WORK REQUIRED
Give again, unaltered, the lines of the listing below that run from the line having "(199, 183) = (695, 454): none -> pink drum" through the line having "(325, 374) = (404, 520): pink ring -> none".

Start of RECORDS SUPPLIED

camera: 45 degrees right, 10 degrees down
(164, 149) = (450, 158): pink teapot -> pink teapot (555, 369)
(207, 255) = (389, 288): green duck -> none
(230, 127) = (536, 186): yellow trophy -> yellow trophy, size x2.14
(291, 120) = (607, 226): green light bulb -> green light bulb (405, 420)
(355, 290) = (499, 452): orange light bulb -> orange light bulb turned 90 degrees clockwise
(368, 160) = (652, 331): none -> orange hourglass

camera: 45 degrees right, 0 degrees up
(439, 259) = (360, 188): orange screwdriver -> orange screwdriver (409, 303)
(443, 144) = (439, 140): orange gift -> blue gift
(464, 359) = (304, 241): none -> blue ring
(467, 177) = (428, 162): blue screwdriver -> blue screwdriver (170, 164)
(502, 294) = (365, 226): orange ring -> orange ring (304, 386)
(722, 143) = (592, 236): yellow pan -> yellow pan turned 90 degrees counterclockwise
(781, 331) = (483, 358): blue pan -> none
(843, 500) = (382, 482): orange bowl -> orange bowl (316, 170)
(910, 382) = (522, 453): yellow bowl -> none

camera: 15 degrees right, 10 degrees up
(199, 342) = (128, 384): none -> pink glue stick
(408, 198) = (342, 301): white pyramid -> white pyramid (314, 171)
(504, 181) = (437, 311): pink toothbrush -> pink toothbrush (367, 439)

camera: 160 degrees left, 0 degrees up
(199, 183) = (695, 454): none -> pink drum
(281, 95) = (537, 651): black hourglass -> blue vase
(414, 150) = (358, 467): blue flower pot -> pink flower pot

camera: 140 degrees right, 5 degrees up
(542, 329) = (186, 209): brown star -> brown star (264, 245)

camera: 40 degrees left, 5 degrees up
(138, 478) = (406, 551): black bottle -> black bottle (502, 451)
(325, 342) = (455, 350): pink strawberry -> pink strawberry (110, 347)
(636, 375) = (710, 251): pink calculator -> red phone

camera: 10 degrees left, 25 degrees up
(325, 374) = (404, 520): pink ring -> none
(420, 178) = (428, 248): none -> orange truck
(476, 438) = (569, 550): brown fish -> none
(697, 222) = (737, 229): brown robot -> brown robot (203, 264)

End of RECORDS SUPPLIED

RESPONSE TO THE TASK
(199, 183) = (695, 454): none -> pink drum
(281, 95) = (537, 651): black hourglass -> blue vase
(414, 150) = (358, 467): blue flower pot -> pink flower pot

camera: 140 degrees right, 5 degrees up
(542, 329) = (186, 209): brown star -> brown star (264, 245)

camera: 40 degrees left, 5 degrees up
(138, 478) = (406, 551): black bottle -> black bottle (502, 451)
(325, 342) = (455, 350): pink strawberry -> pink strawberry (110, 347)
(636, 375) = (710, 251): pink calculator -> red phone

camera: 10 degrees left, 25 degrees up
(325, 374) = (404, 520): pink ring -> none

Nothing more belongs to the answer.